=== Brief ===
From the line that holds "(531, 169) = (372, 303): orange" to the last line of the data, copy everything exactly; leave out all the rest.

(The records Opens)

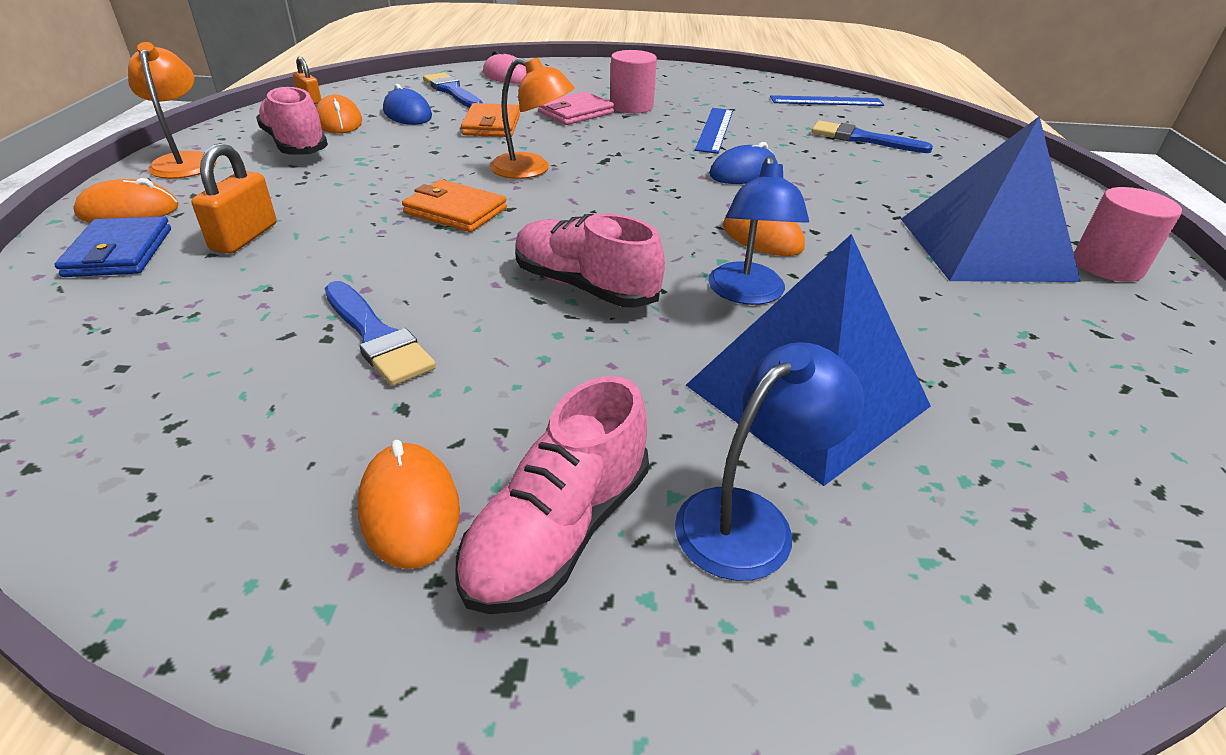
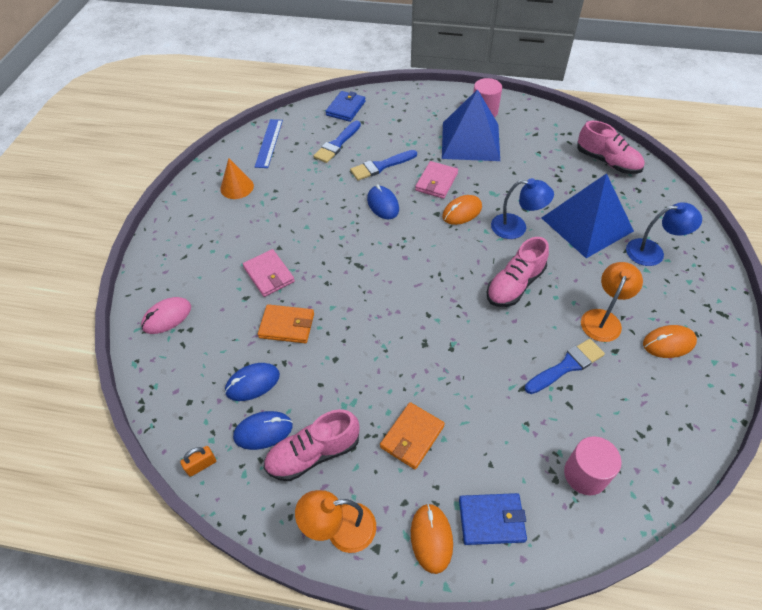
camera: 80 degrees left, 15 degrees up
(244, 237) = (468, 450): orange padlock -> none
(339, 121) = (263, 431): orange mouse -> blue mouse
(452, 91) = (200, 355): blue brush -> blue brush (381, 166)
(455, 211) = (432, 341): orange wallet -> orange wallet (412, 437)
(531, 169) = (372, 303): orange lamp -> orange lamp (603, 319)
(558, 531) = (669, 301): pink shoe -> pink shoe (607, 162)
(631, 106) = (260, 242): pink cylinder -> pink cylinder (585, 474)
(714, 130) = (313, 205): blue ruler -> none
(725, 90) = (237, 187): none -> orange cone
(750, 519) = (652, 252): blue lamp -> blue lamp turned 120 degrees clockwise
(829, 214) = (436, 182): none -> pink wallet
(959, 142) = (346, 108): none -> blue wallet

(The records Closes)

=== Answer to this task ===
(531, 169) = (372, 303): orange lamp -> orange lamp (603, 319)
(558, 531) = (669, 301): pink shoe -> pink shoe (607, 162)
(631, 106) = (260, 242): pink cylinder -> pink cylinder (585, 474)
(714, 130) = (313, 205): blue ruler -> none
(725, 90) = (237, 187): none -> orange cone
(750, 519) = (652, 252): blue lamp -> blue lamp turned 120 degrees clockwise
(829, 214) = (436, 182): none -> pink wallet
(959, 142) = (346, 108): none -> blue wallet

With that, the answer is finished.